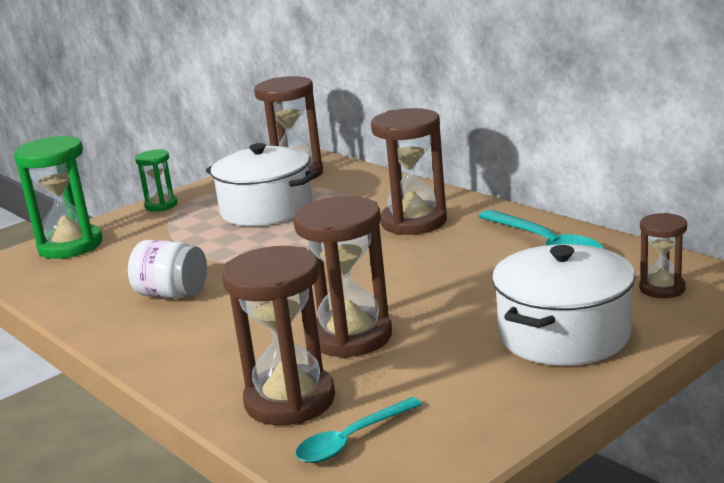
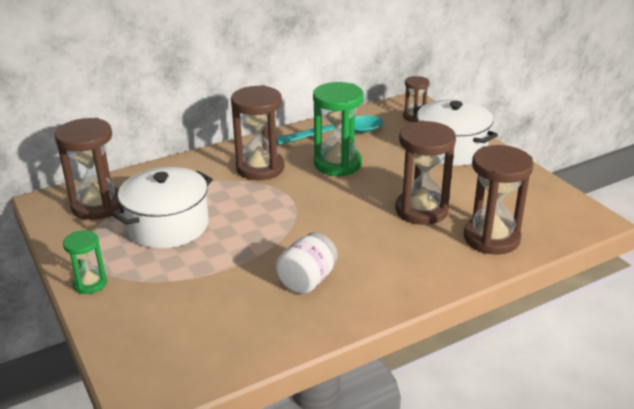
camera: 80 degrees left, 10 degrees up
(70, 246) = (142, 344): green hourglass -> green hourglass (337, 164)
(351, 440) = (539, 222): turquoise spoon -> none

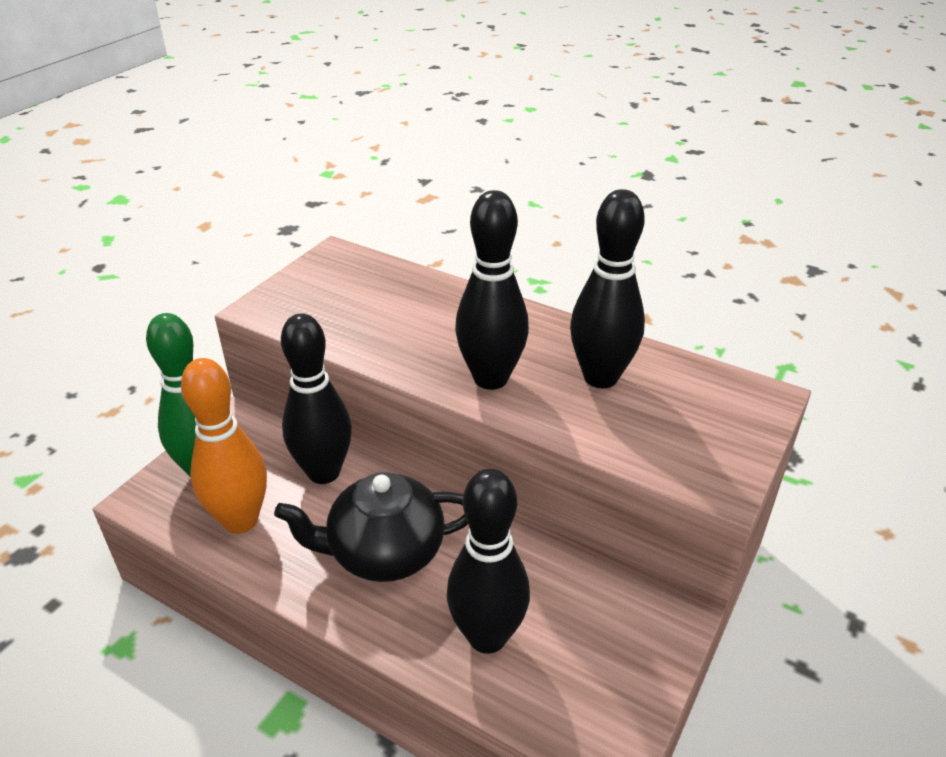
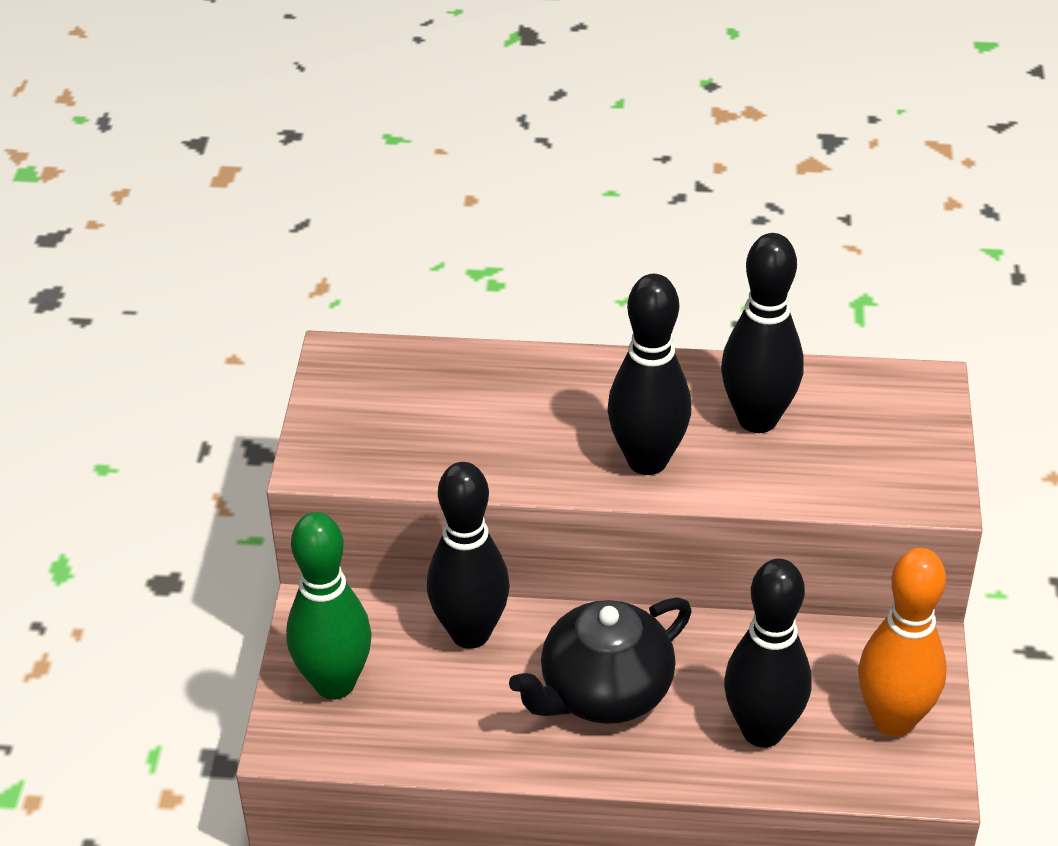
camera: 25 degrees left, 5 degrees up
(240, 520) = (422, 720): orange bowling pin -> orange bowling pin (893, 720)

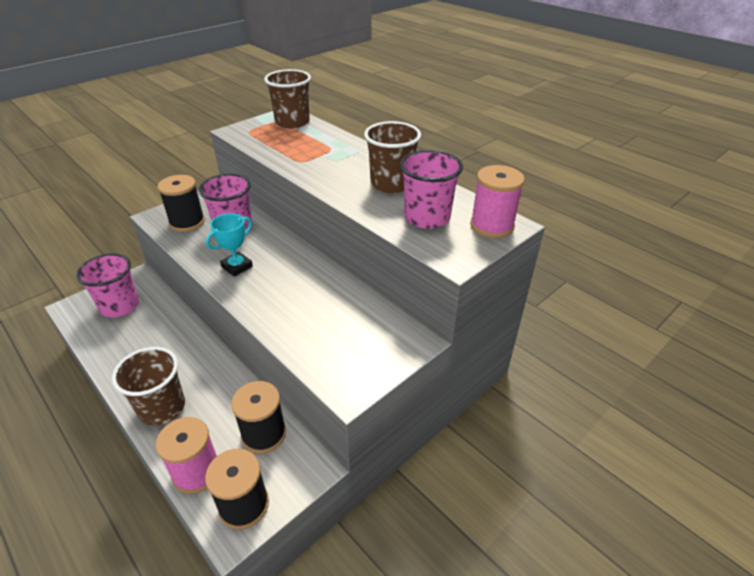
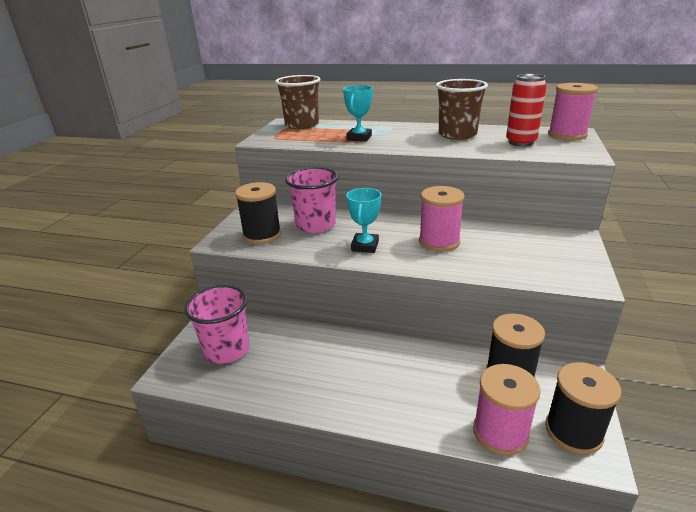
camera: 30 degrees left, 10 degrees down
(162, 407) = (394, 404): brown cup -> none
(295, 289) = (439, 242): none -> pink spool
(306, 156) = (359, 138): none -> turquoise trophy
(427, 218) = (520, 142): pink cup -> red can

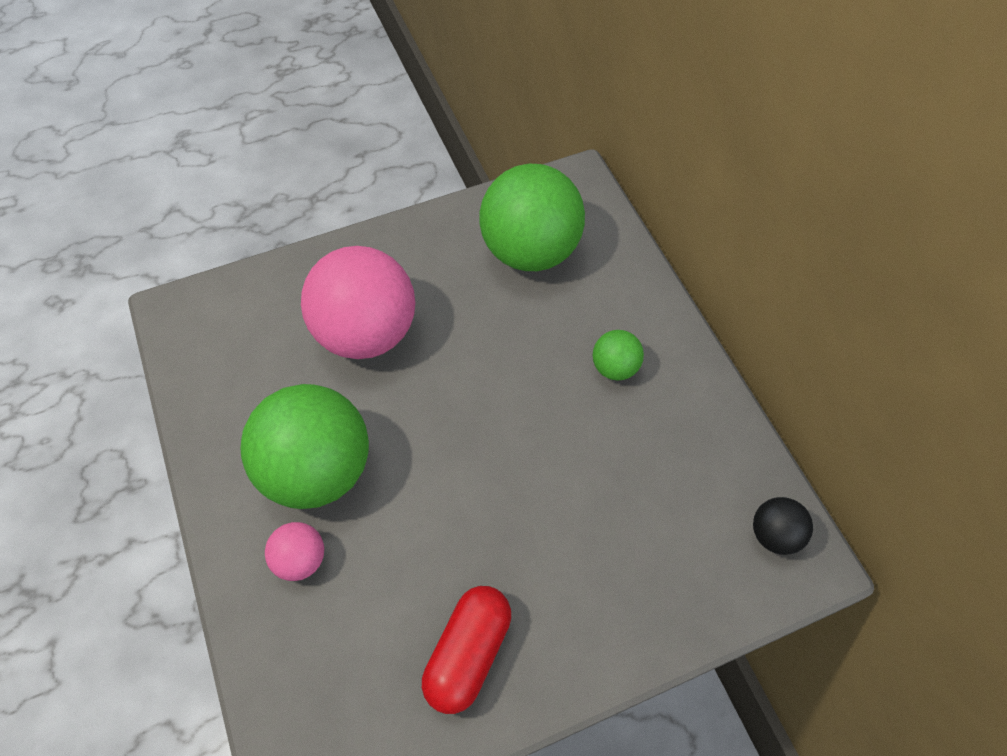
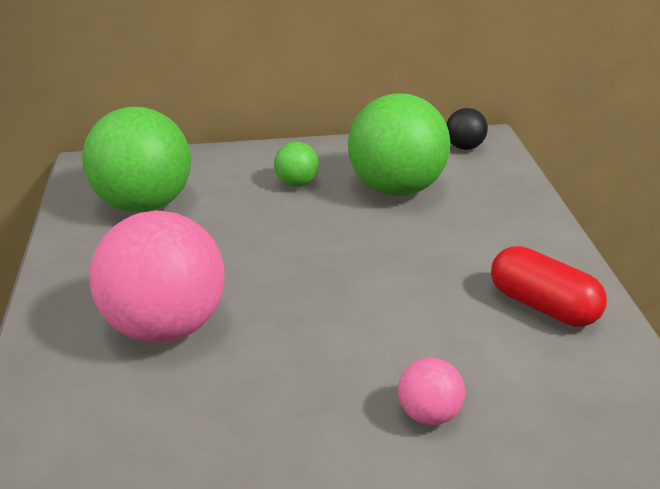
camera: 75 degrees left, 25 degrees down
(318, 469) = (323, 385): green ball -> green ball (396, 188)

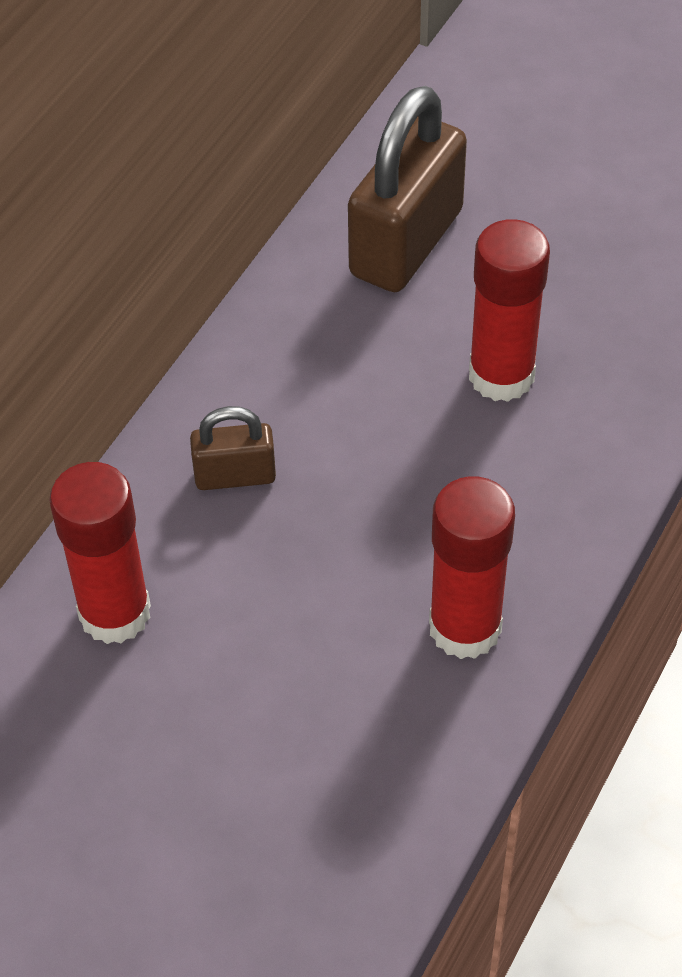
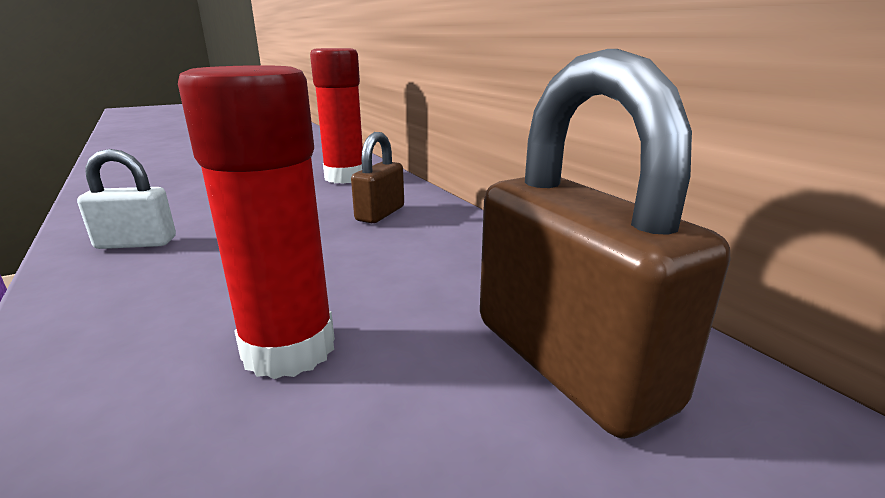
camera: 120 degrees right, 30 degrees down
(465, 627) = (136, 243): red glue stick -> white padlock

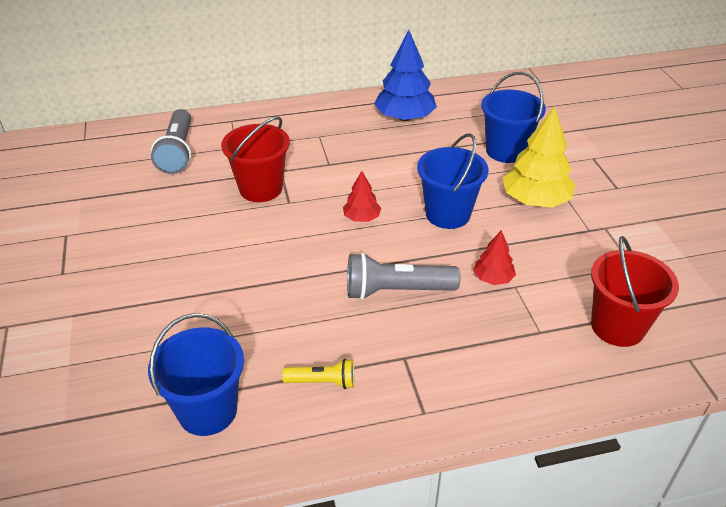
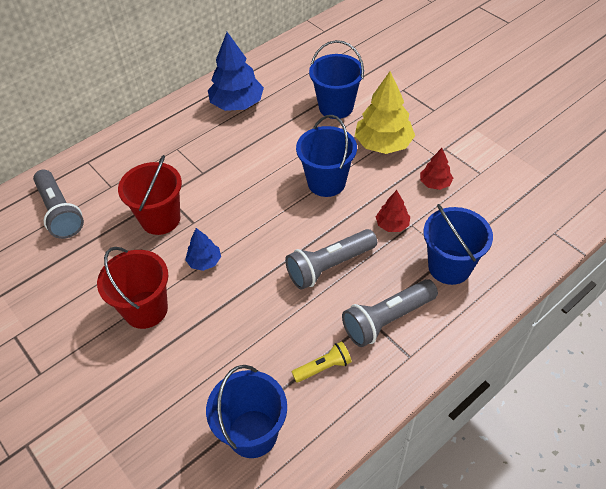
camera: 25 degrees left, 10 degrees up
(275, 239) = (204, 261): none -> blue tree
(361, 218) = (262, 213): red tree -> red tree (435, 183)
(424, 366) = (387, 320): none -> grey flashlight
(532, 343) = (449, 267): none -> blue bucket
(617, 326) = (497, 227): red bucket -> red bucket (146, 309)

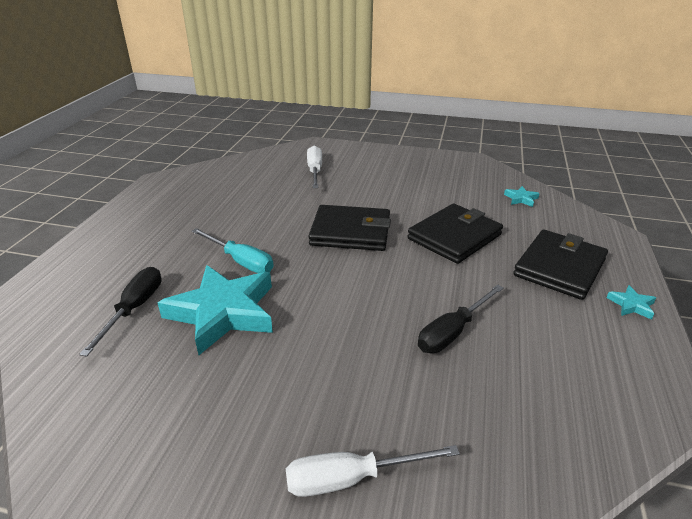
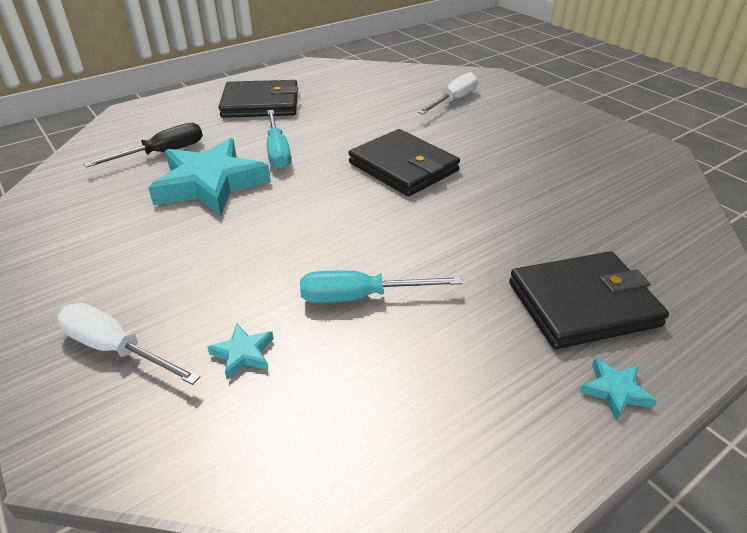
camera: 40 degrees right, 5 degrees up
(452, 332) = (360, 297): black screwdriver -> turquoise screwdriver
(454, 237) = (503, 216): black wallet -> black wallet (260, 104)
(521, 199) = (656, 213): turquoise star -> turquoise star (243, 354)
════════════════════
#### [EXERCISE GOAL]
Find the line that contains "(162, 407) = (394, 404): brown cup -> none", then write out that line and every line after it through the end of the records, exactly. Leave the pictures out.

#### [YOUR RESPONSE]
(162, 407) = (394, 404): brown cup -> none
(295, 289) = (439, 242): none -> pink spool
(306, 156) = (359, 138): none -> turquoise trophy
(427, 218) = (520, 142): pink cup -> red can

camera: 75 degrees left, 25 degrees down
(318, 469) = (323, 385): green ball -> green ball (396, 188)

camera: 120 degrees right, 30 degrees down
(465, 627) = (136, 243): red glue stick -> white padlock

camera: 25 degrees left, 10 degrees up
(275, 239) = (204, 261): none -> blue tree
(361, 218) = (262, 213): red tree -> red tree (435, 183)
(424, 366) = (387, 320): none -> grey flashlight
(532, 343) = (449, 267): none -> blue bucket
(617, 326) = (497, 227): red bucket -> red bucket (146, 309)

camera: 40 degrees right, 5 degrees up
(452, 332) = (360, 297): black screwdriver -> turquoise screwdriver
(454, 237) = (503, 216): black wallet -> black wallet (260, 104)
(521, 199) = (656, 213): turquoise star -> turquoise star (243, 354)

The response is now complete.